## Problem to work on
Could you set down the records below exactly as they are, with no pictures?

********************

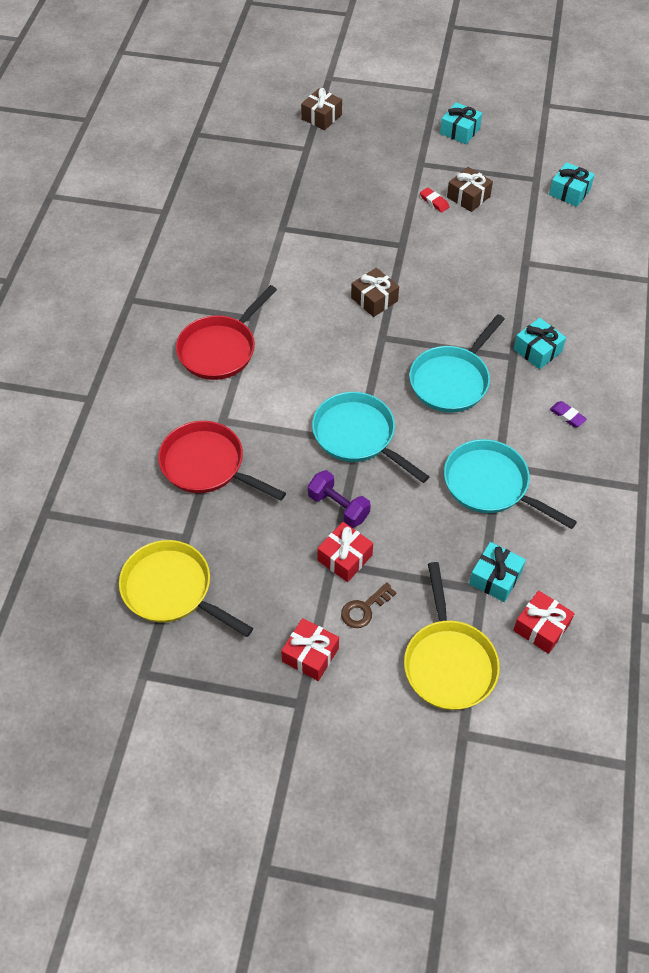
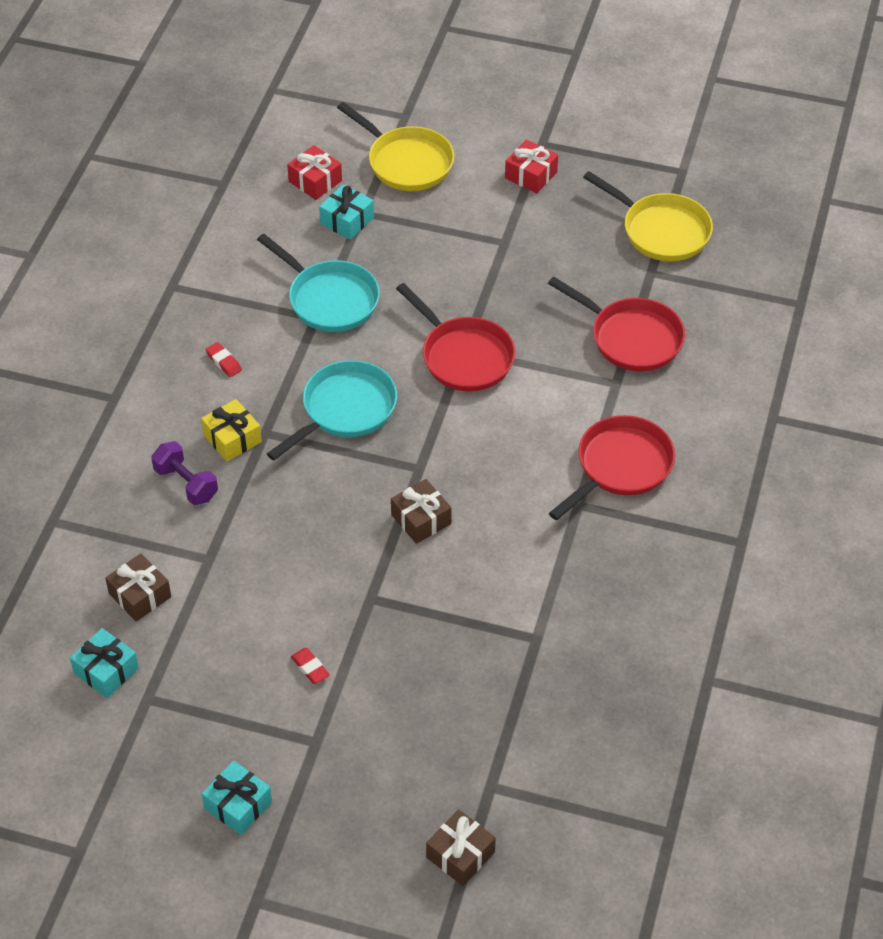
camera: 175 degrees left, 5 degrees down
(338, 507) = (492, 289): purple dumbbell -> purple dumbbell (186, 484)
(345, 558) = (491, 246): red gift -> none
(358, 436) = (463, 356): turquoise pan -> red pan
(364, 609) = (477, 205): brown key -> none
(448, 662) = (406, 162): yellow pan -> yellow pan turned 135 degrees clockwise
(468, 197) = (257, 673): brown gift -> brown gift (140, 595)
(537, 350) = (232, 438): turquoise gift -> yellow gift
(567, 416) = (224, 362): purple eraser -> red eraser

********************

## Reply
camera: 175 degrees left, 5 degrees down
(338, 507) = (492, 289): purple dumbbell -> purple dumbbell (186, 484)
(345, 558) = (491, 246): red gift -> none
(358, 436) = (463, 356): turquoise pan -> red pan
(364, 609) = (477, 205): brown key -> none
(448, 662) = (406, 162): yellow pan -> yellow pan turned 135 degrees clockwise
(468, 197) = (257, 673): brown gift -> brown gift (140, 595)
(537, 350) = (232, 438): turquoise gift -> yellow gift
(567, 416) = (224, 362): purple eraser -> red eraser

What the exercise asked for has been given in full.